--- start ITEMS ---

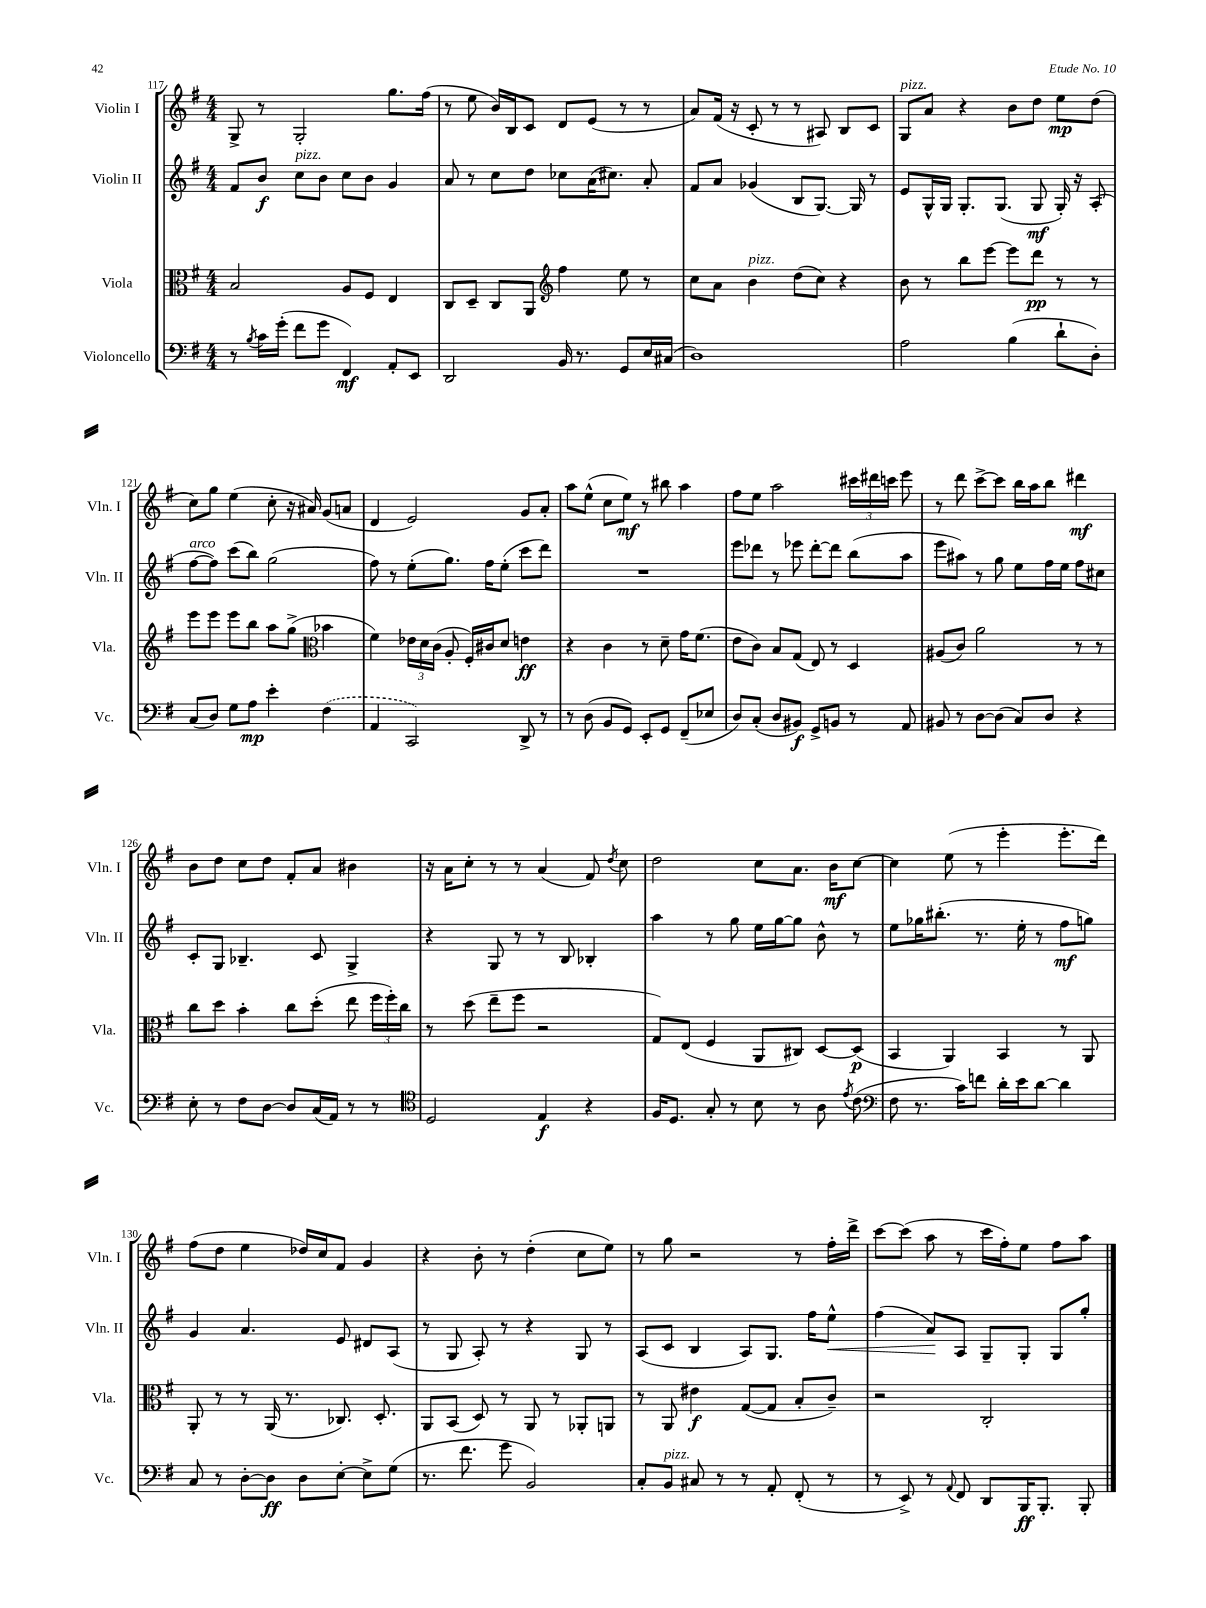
<<
\new StaffGroup <<
\new Staff = "s0" \with { instrumentName = "Violin I" shortInstrumentName = "Vln. I" } {
    \clef treble \key g \major \numericTimeSignature \time 4/4
    \autoBeamOff g8-> r8 g2-. g''8.[ fis''16]( |
    r8 e''8 b'16[) b16 c'8] d'8[ e'8]( r8 r8 |
    a'8[) fis'16]( r16 c'8-. r8 r8 ais8) b8[ c'8] |
    g8[^\markup { \italic "pizz." } a'8] r4 b'8[ d''8] e''8[\mp d''8]( |
    c''8[) g''8] e''4( c''8-. r16 ais'16) g'8[( a'8] |
    d'4 e'2) g'8[ a'8]-. |
    a''8[ e''8]-^( c''8[ e''8]\mf) r8 bis''8 a''4 |
    fis''8[ e''8] a''2 \tuplet 3/2 { cis'''16[ dis'''16 c'''16] } e'''8 |
    r8 d'''8 c'''8[~-> c'''8] b''16[ a''16 b''8] dis'''4\mf |
    b'8[ d''8] c''8[ d''8] fis'8[-. a'8] bis'4 |
    r16 a'16[ c''8]-. r8 r8 a'4( fis'8) \acciaccatura { d''8 } c''8 |
    d''2 c''8[ a'8.] b'16[\mf c''8]~ |
    c''4 e''8( r8 e'''4-. e'''8.[-. d'''16]) |
    fis''8[( d''8] e''4 des''16[) c''16 fis'8] g'4 |
    r4 b'8-. r8 d''4-.( c''8[ e''8]) |
    r8 g''8 r2 r8 fis''16[-. d'''16]-> |
    c'''8[~ c'''8]( a''8 r8 c'''16[ fis''16-.) e''8] fis''8[ a''8] \bar "|." |
}
\new Staff = "s1" \with { instrumentName = "Violin II" shortInstrumentName = "Vln. II" } {
    \clef treble \key g \major \numericTimeSignature \time 4/4
    \autoBeamOff fis'8[ b'8]\f c''8[^\markup { \italic "pizz." } b'8] c''8[ b'8] g'4 |
    a'8 r8 c''8[ d''8] ces''8[ a'16( cis''8.]) a'8-. |
    fis'8[ a'8] ges'4( b8[ g8.]~) g16 r8 |
    e'8[ g16-^ g16] g8.[-. g8.]( g8\mf g16-.) r16 a8-.( |
    fis''8[~^\markup { \italic "arco" } fis''8]) c'''8[( b''8]) g''2( |
    fis''8) r8 e''8[-.( g''8.]) fis''16[ e''8]-.( c'''8[ d'''8]) |
    R1 |
    e'''8[ des'''8] r8 ees'''8 des'''8[~-. des'''8] b''8[( a''8] |
    e'''8[ ais''8]) r8 g''8 e''8[ fis''16 e''16] fis''8[ cis''8] |
    c'8[-. g8] bes4.-- c'8 g4-> |
    r4 g8 r8 r8 b8 bes4-. |
    a''4 r8 g''8 e''16[ g''16~ g''8] b'8-^ r8 |
    e''8[ ges''16 bis''8.]-.( r8. e''16-. r8 fis''8[\mf g''8]) |
    g'4 a'4. e'8 dis'8[ a8]( |
    r8 g8 a8-.) r8 r4 g8 r8 |
    a8[( c'8] b4 a8[) g8.] fis''16[ e''8]-^\< |
    fis''4( a'8[\!) a8] g8[-- g8]-. g8[ g''8]-. \bar "|." |
}
\new Staff = "s2" \with { instrumentName = "Viola" shortInstrumentName = "Vla." } {
    \clef alto \key g \major \numericTimeSignature \time 4/4
    \autoBeamOff b2 a8[ fis8] e4 |
    c8[ d8]-- c8[ a,8] \clef treble fis''4 e''8 r8 |
    c''8[ a'8] b'4^\markup { \italic "pizz." } d''8[( c''8]) r4 |
    b'8 r8 b''8[ e'''8]~ e'''8[ d'''8]\pp r8 r8 |
    e'''8[ e'''8] e'''8[ b''8] a''8[ g''8]->( \clef alto bes'4 |
    fis'4) \tuplet 3/2 { ees'16[ d'16 c'16]( } a8-. fis16[-.) cis'16 d'8] e'4\ff |
    r4 c'4 r8 d'8-- g'16[ fis'8.]( |
    e'8[ c'8]) b8[ g8]( e8) r8 d4 |
    ais8[( c'8]) a'2 r8 r8 |
    c''8[ d''8] b'4-. c''8[ d''8]-.( e''8 \tuplet 3/2 { fis''16[ fis''16-.) c''16] } |
    r8 d''8( e''8[-- fis''8] r2 |
    g8[) e8]( fis4 a,8[ cis8]) d8[~ d8]\p( |
    b,4 a,4) b,4 r8 a,8 |
    a,8-. r8 r8 a,16( r8. ces8.) d8.-. |
    a,8[ b,8]( d8) r8 a,8 r8 aes,8[-. a,8] |
    r8 a,8 eis'4\f g8[~( g8] b8[-. c'8]--) |
    r2 c2-. \bar "|." |
}
\new Staff = "s3" \with { instrumentName = "Violoncello" shortInstrumentName = "Vc." } {
    \clef bass \key g \major \numericTimeSignature \time 4/4
    \autoBeamOff r8 \acciaccatura { b8 } c'16[ g'16]-.( fis'8[ g'8] fis,4\mf) a,8[-. e,8] |
    d,2 b,16 r8. g,8[ e16 cis16]( |
    d1) |
    a2 b4( d'8[-! d8]-.) |
    c8[( d8]) g8[ a8]\mp e'4-. \once \slurDashed fis4( |
    a,4 c,2) d,8-> r8 |
    r8 d8( b,8[ g,8]) e,8[-. g,8] fis,8[--( ees8] |
    d8[) c8]-.( d8[ bis,8]\f) g,8[-> b,8] r8 a,8 |
    bis,8 r8 d8[~ d8]( c8[) d8] r4 |
    e8-. r8 fis8[ d8]~ d8[ c16( a,16]) r8 r8 |
    \clef tenor d2 e4\f r4 |
    fis16[ d8.] g8-. r8 b8 r8 a8 \acciaccatura { e'8 } c'8( |
    \clef bass fis8 r8. c'16[) f'8] d'16[-. e'16 d'8]~ d'4 |
    c8 r8 d8[~-. d8]\ff d8[ e8]~-. e8[-> g8]( |
    r8. fis'8. g'8 b,2) |
    c8[-. b,8]^\markup { \italic "pizz." } cis8 r8 r8 a,8-. fis,8-.( r8 |
    r8 e,8->) r8 \appoggiatura { a,8 } fis,8 d,8[ b,,16\ff b,,8.]-. b,,8-. \bar "|." |
}
>>
>>
\layout { \context { \Score currentBarNumber = #117 } }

--- end ITEMS ---

● **TASK TO COMPLETE**:
Reproduce the records verbatim from their beginning up to and including the line containing "fis''8[ e''8] a''2", leaving out the pictures.

● **SOLUTION TO THE PROBLEM**:
<<
\new StaffGroup <<
\new Staff = "s0" \with { instrumentName = "Violin I" shortInstrumentName = "Vln. I" } {
    \clef treble \key g \major \numericTimeSignature \time 4/4
    \autoBeamOff g8-> r8 g2-. g''8.[ fis''16]( |
    r8 e''8 b'16[) b16 c'8] d'8[ e'8]( r8 r8 |
    a'8[) fis'16]( r16 c'8-. r8 r8 ais8) b8[ c'8] |
    g8[^\markup { \italic "pizz." } a'8] r4 b'8[ d''8] e''8[\mp d''8]( |
    c''8[) g''8] e''4( c''8-. r16 ais'16) g'8[( a'8] |
    d'4 e'2) g'8[ a'8]-. |
    a''8[ e''8]-^( c''8[ e''8]\mf) r8 bis''8 a''4 |
    fis''8[ e''8] a''2 \tuplet 3/2 { cis'''16[ dis'''16 c'''16] } e'''8 |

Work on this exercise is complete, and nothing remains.